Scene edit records
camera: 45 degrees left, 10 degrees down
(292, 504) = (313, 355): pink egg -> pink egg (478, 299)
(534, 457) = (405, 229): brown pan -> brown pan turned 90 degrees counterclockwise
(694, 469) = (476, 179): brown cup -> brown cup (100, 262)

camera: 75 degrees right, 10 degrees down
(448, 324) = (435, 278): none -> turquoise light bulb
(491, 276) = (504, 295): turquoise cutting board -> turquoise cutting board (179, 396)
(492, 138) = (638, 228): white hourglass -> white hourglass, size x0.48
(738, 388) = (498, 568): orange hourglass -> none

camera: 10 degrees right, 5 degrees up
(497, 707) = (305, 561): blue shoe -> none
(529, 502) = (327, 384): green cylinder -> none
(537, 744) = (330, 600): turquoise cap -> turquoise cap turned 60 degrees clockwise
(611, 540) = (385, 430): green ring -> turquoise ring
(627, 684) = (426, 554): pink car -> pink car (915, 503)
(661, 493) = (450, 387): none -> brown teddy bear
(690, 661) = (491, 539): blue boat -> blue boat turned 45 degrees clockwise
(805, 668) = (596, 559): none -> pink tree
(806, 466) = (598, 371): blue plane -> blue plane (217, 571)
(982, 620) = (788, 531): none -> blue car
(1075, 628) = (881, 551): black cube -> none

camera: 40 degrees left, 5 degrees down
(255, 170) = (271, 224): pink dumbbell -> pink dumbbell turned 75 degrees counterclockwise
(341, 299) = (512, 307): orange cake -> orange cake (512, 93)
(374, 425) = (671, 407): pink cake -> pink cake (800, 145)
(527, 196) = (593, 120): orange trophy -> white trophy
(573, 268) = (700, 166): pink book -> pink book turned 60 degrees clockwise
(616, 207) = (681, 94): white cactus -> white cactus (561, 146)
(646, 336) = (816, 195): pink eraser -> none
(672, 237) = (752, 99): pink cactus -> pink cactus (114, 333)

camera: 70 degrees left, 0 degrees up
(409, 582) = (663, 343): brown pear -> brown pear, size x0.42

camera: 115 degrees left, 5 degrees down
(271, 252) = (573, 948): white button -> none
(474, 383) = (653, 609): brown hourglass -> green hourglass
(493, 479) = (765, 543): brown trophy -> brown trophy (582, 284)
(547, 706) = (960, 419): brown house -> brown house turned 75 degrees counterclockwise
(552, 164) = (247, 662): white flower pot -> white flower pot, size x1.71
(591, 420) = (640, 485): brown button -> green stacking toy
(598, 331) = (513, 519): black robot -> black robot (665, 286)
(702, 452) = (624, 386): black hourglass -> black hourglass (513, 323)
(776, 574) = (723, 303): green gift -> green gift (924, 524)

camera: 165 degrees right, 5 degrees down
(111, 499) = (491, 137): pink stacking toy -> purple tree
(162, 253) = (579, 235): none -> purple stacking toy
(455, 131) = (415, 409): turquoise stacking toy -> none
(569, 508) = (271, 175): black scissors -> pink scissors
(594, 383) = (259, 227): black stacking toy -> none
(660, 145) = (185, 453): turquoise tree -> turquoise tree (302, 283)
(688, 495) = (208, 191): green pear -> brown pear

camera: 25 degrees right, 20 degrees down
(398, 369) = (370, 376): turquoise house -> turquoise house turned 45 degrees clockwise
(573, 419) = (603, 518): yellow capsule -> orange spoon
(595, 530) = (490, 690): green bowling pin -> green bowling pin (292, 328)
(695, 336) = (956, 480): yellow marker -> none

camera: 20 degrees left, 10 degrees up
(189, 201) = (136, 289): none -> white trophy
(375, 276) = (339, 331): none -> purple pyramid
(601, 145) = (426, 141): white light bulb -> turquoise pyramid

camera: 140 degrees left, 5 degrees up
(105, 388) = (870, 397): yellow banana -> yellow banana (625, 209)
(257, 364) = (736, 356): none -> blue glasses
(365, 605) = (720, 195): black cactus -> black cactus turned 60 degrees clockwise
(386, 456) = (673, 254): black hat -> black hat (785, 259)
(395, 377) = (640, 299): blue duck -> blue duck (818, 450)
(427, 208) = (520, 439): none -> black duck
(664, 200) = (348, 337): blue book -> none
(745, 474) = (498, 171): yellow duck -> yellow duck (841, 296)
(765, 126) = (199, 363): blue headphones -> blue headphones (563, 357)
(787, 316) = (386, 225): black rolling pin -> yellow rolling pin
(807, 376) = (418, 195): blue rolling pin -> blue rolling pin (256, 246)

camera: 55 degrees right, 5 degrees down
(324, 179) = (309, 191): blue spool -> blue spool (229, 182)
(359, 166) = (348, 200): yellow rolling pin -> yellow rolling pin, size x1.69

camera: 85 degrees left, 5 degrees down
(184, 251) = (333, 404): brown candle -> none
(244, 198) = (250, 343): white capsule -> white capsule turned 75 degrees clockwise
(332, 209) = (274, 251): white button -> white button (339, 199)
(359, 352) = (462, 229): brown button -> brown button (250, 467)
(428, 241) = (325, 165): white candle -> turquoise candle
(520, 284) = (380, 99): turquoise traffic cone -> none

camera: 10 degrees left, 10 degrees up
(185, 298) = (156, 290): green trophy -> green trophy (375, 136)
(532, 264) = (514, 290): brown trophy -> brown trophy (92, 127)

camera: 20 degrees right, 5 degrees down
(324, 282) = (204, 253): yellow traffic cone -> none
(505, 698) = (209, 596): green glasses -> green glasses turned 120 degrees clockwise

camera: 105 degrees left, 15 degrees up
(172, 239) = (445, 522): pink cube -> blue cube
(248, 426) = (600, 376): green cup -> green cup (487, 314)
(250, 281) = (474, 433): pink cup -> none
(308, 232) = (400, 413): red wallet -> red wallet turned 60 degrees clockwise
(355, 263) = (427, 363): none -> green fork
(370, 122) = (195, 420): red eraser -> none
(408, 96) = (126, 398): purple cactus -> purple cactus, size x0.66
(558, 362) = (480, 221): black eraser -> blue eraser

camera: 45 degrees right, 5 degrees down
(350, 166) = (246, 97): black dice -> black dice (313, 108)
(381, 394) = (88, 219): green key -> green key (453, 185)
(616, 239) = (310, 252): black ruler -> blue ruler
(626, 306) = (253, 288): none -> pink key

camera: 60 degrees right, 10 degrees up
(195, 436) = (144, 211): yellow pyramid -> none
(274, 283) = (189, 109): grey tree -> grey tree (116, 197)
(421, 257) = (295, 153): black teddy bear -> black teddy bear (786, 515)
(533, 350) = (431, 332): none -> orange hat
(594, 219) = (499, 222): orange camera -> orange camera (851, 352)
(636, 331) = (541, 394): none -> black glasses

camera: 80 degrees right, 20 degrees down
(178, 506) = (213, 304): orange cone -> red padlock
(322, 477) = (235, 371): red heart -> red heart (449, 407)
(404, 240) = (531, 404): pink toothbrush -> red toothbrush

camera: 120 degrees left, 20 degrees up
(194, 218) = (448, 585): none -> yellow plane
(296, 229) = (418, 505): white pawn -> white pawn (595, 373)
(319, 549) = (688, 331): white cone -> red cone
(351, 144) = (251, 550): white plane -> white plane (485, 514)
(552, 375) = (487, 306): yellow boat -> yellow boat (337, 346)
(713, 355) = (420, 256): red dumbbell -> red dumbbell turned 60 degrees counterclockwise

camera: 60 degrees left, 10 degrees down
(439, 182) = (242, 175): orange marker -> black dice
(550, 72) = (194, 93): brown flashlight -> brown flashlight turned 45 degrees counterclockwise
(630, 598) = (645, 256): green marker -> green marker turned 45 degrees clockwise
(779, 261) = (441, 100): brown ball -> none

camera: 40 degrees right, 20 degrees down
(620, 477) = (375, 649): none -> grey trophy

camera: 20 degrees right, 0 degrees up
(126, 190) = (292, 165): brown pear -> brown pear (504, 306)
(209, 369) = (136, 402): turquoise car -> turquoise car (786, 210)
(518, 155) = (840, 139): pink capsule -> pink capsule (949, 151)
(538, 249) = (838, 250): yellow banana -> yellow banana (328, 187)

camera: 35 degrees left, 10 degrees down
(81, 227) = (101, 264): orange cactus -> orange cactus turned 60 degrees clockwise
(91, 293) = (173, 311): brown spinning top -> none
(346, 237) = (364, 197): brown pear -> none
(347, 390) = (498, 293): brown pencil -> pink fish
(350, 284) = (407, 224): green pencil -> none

▶ _Directions_
Which lines above include the word "dumbbell"? Pick them out and copy them.

▶ _Response box_
(255, 170) = (271, 224): pink dumbbell -> pink dumbbell turned 75 degrees counterclockwise
(713, 355) = (420, 256): red dumbbell -> red dumbbell turned 60 degrees counterclockwise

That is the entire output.